- _What to produce_: In the data below, find each line that contains the word "black" and copy it.

- _Source material_:
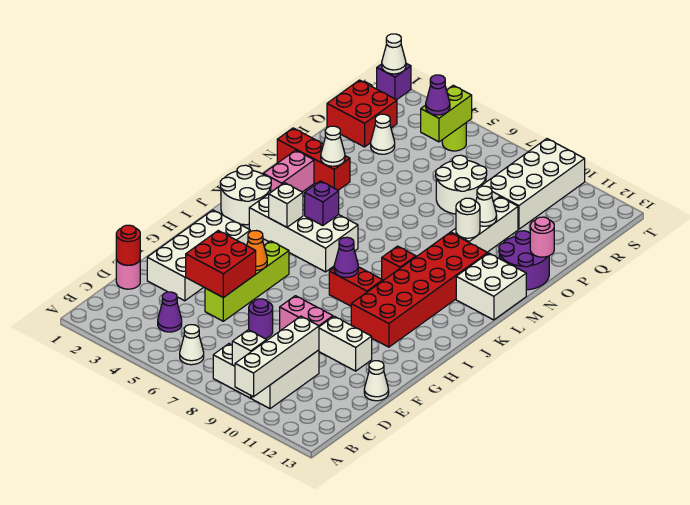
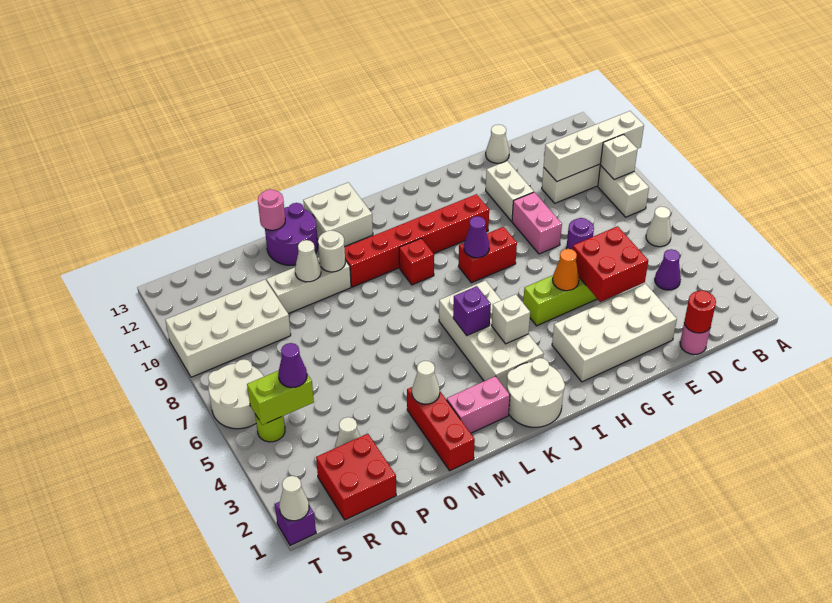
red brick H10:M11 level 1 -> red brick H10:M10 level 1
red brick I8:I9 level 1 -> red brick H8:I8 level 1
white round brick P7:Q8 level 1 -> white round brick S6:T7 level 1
--
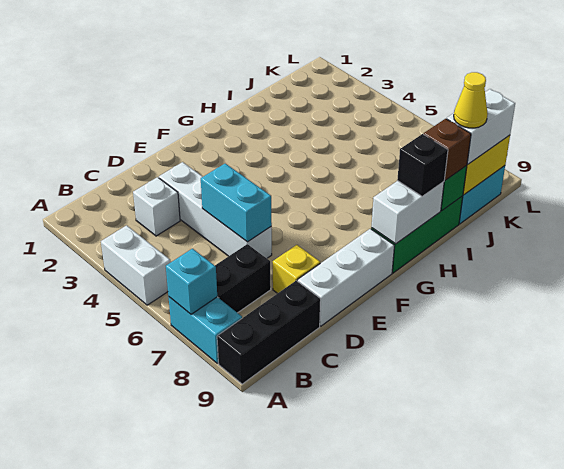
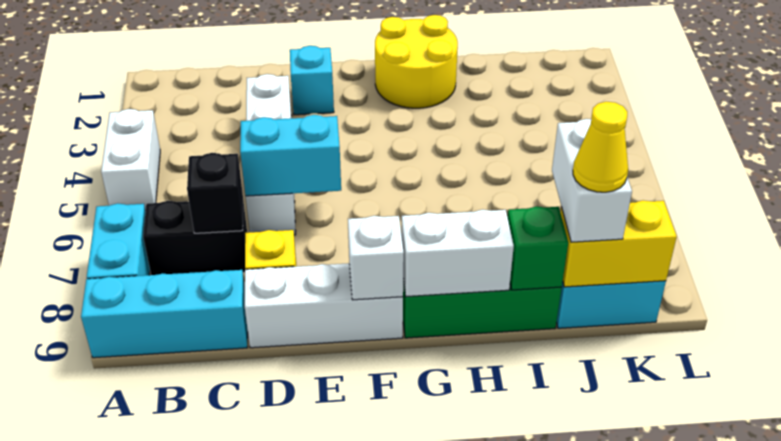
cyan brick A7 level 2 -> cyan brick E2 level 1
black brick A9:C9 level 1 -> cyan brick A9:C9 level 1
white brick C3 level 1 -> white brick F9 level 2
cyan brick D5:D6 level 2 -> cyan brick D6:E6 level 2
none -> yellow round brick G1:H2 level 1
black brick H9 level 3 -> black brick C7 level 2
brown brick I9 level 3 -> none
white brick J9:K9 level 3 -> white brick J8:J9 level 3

- _Written solution_:
black brick A9:C9 level 1 -> cyan brick A9:C9 level 1
black brick H9 level 3 -> black brick C7 level 2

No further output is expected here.